## Prompt
Your copy must start with the line containing "red apple: 6 -> 4" and end with the last line of the entries, matching them exactly and leaving out every picture.

▶

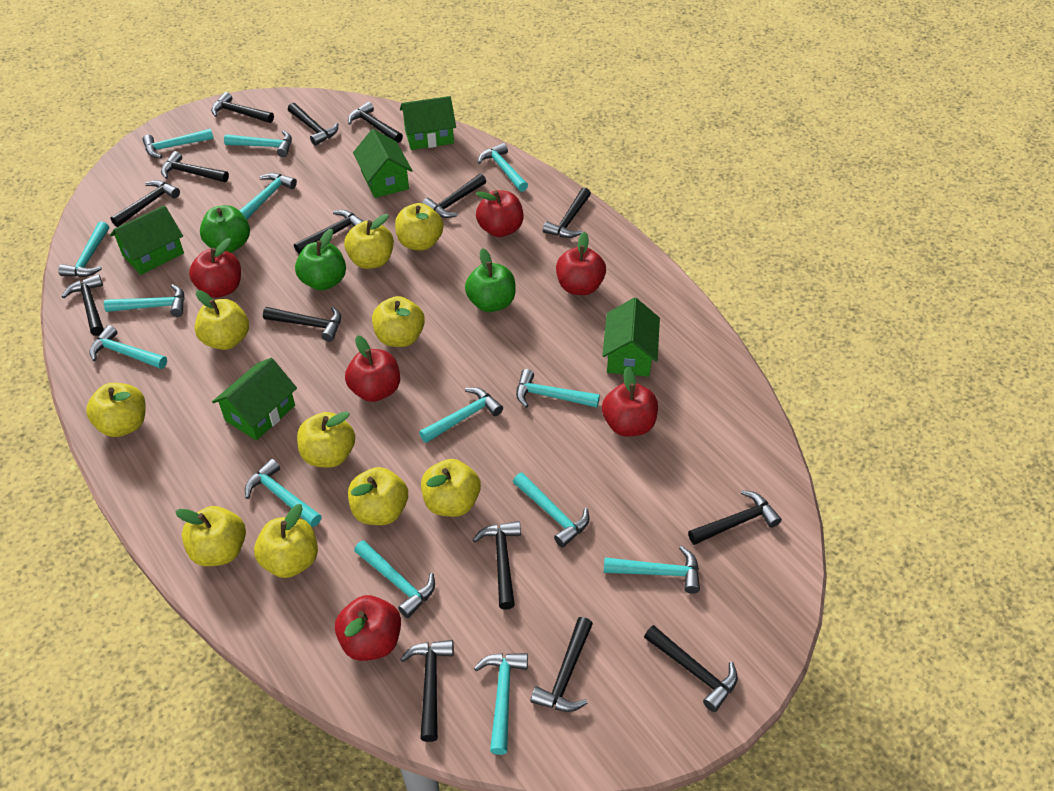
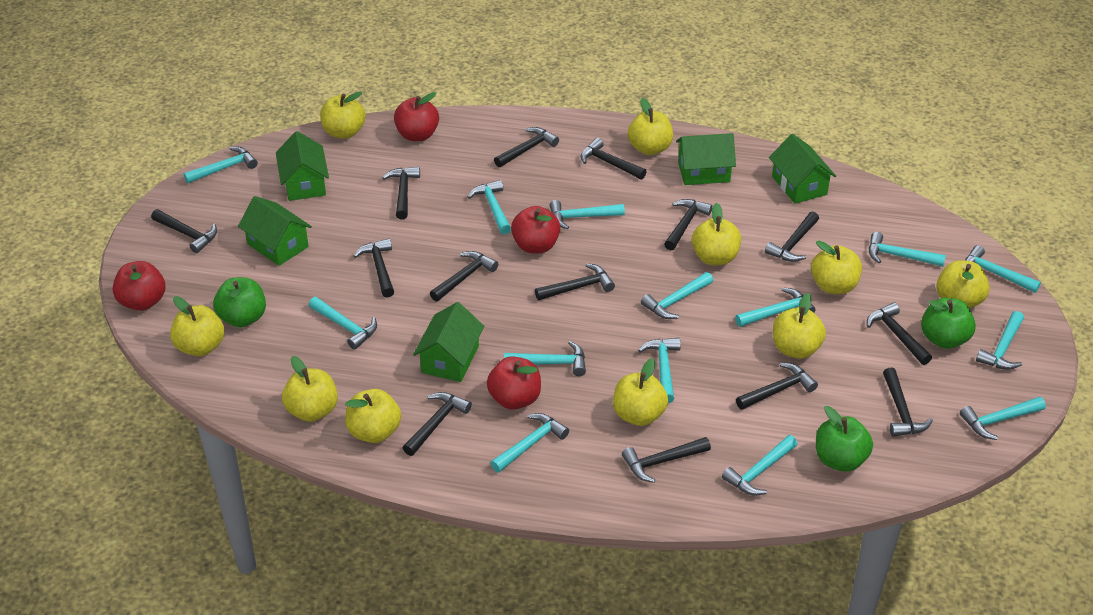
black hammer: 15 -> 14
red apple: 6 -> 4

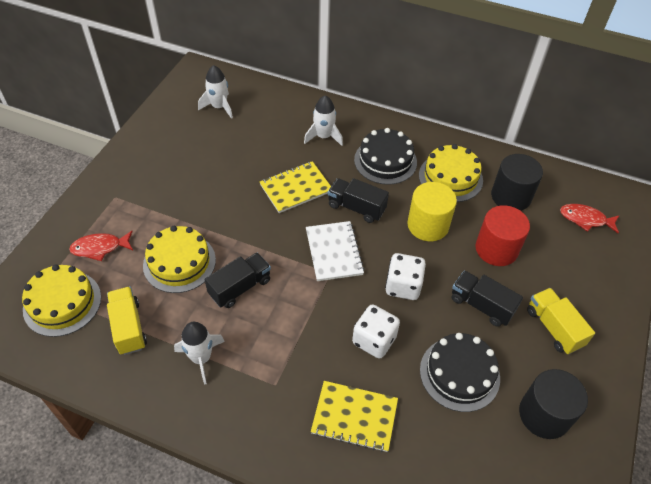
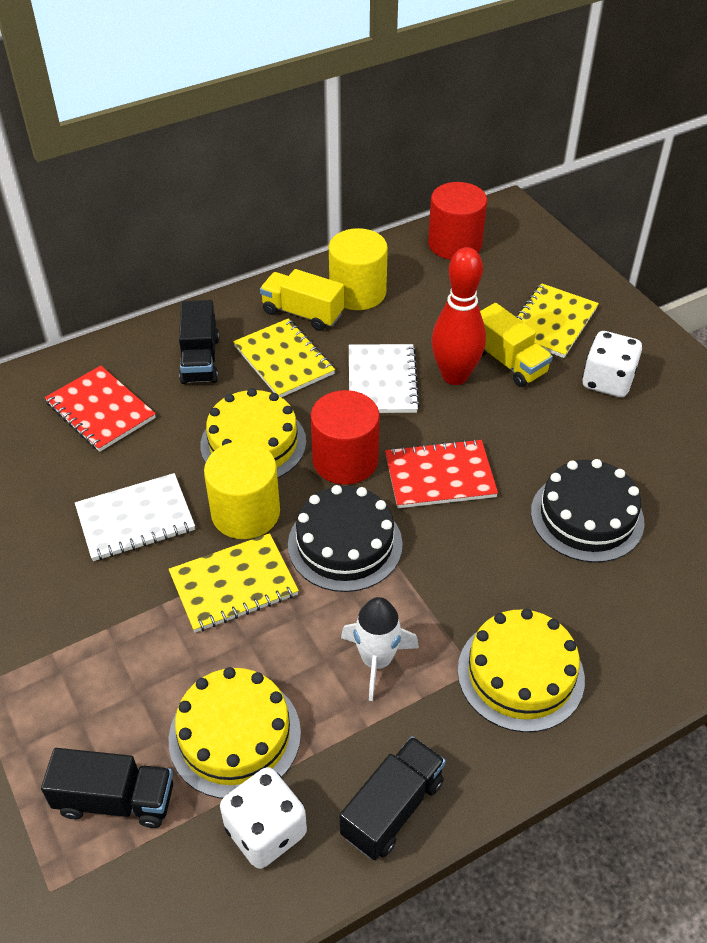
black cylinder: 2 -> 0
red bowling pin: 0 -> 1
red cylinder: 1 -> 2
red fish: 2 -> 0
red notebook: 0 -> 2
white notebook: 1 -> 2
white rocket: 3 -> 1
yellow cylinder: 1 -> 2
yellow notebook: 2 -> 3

◀

## Task solution
red apple: 6 -> 4

black cylinder: 2 -> 0
red bowling pin: 0 -> 1
red cylinder: 1 -> 2
red fish: 2 -> 0
red notebook: 0 -> 2
white notebook: 1 -> 2
white rocket: 3 -> 1
yellow cylinder: 1 -> 2
yellow notebook: 2 -> 3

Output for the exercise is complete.